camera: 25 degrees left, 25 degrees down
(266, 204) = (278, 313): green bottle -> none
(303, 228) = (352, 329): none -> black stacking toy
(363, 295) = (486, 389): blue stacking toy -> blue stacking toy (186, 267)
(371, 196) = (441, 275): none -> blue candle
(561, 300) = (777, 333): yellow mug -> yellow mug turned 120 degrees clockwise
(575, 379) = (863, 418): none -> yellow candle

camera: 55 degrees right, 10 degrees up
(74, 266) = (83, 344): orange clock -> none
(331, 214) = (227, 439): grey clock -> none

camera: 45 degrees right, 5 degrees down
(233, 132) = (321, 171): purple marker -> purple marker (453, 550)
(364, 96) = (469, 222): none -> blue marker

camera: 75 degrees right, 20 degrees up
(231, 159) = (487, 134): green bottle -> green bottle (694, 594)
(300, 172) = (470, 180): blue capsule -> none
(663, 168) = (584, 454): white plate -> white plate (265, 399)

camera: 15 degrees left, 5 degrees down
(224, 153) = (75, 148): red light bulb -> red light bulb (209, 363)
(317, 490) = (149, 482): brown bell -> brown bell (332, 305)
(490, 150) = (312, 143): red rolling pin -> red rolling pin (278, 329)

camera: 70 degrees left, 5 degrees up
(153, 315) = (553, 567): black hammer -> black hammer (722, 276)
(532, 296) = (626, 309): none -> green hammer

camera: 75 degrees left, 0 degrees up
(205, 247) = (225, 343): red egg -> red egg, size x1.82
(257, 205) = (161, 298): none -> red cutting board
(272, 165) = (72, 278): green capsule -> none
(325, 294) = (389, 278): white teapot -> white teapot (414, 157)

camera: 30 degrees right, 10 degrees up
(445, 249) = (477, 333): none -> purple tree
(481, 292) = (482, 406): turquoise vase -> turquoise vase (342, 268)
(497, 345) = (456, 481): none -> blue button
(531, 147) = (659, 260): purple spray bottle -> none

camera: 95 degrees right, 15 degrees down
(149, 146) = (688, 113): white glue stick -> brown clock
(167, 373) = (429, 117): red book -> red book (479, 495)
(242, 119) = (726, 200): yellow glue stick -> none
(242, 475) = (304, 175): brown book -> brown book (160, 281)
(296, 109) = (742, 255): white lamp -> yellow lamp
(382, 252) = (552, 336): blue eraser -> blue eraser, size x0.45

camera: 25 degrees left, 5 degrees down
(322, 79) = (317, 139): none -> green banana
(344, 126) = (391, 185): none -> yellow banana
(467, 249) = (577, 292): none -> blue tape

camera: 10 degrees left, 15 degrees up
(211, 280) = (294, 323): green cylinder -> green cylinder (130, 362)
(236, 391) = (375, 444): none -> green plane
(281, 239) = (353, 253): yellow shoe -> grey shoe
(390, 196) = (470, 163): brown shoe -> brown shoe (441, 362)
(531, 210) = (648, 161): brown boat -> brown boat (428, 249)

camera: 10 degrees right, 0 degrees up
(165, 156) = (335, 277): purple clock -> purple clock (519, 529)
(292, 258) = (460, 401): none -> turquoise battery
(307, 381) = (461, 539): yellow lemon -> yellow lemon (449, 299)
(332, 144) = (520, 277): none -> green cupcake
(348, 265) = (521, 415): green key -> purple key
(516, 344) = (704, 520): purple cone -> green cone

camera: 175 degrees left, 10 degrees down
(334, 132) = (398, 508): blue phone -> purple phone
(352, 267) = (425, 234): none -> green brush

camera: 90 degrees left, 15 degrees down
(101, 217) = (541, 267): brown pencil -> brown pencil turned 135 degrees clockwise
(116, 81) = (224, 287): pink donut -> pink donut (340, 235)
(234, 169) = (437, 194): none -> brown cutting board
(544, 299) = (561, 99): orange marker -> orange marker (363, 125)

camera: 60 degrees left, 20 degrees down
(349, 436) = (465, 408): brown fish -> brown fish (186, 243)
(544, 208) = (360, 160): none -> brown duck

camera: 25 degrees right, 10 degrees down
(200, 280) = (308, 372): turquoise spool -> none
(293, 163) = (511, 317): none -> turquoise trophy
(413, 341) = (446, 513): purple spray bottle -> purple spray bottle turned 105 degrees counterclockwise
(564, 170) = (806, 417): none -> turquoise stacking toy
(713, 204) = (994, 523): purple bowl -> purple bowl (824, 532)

□ □ □ □ □ □ □

What needs to be done: What you copy should begin at the line with "(348, 265) = (521, 415): green" and end at the final line of the listing, each line exactly as it is.

Result of this exercise:
(348, 265) = (521, 415): green key -> purple key
(516, 344) = (704, 520): purple cone -> green cone

camera: 175 degrees left, 10 degrees down
(334, 132) = (398, 508): blue phone -> purple phone
(352, 267) = (425, 234): none -> green brush

camera: 90 degrees left, 15 degrees down
(101, 217) = (541, 267): brown pencil -> brown pencil turned 135 degrees clockwise
(116, 81) = (224, 287): pink donut -> pink donut (340, 235)
(234, 169) = (437, 194): none -> brown cutting board
(544, 299) = (561, 99): orange marker -> orange marker (363, 125)

camera: 60 degrees left, 20 degrees down
(349, 436) = (465, 408): brown fish -> brown fish (186, 243)
(544, 208) = (360, 160): none -> brown duck

camera: 25 degrees right, 10 degrees down
(200, 280) = (308, 372): turquoise spool -> none
(293, 163) = (511, 317): none -> turquoise trophy
(413, 341) = (446, 513): purple spray bottle -> purple spray bottle turned 105 degrees counterclockwise
(564, 170) = (806, 417): none -> turquoise stacking toy
(713, 204) = (994, 523): purple bowl -> purple bowl (824, 532)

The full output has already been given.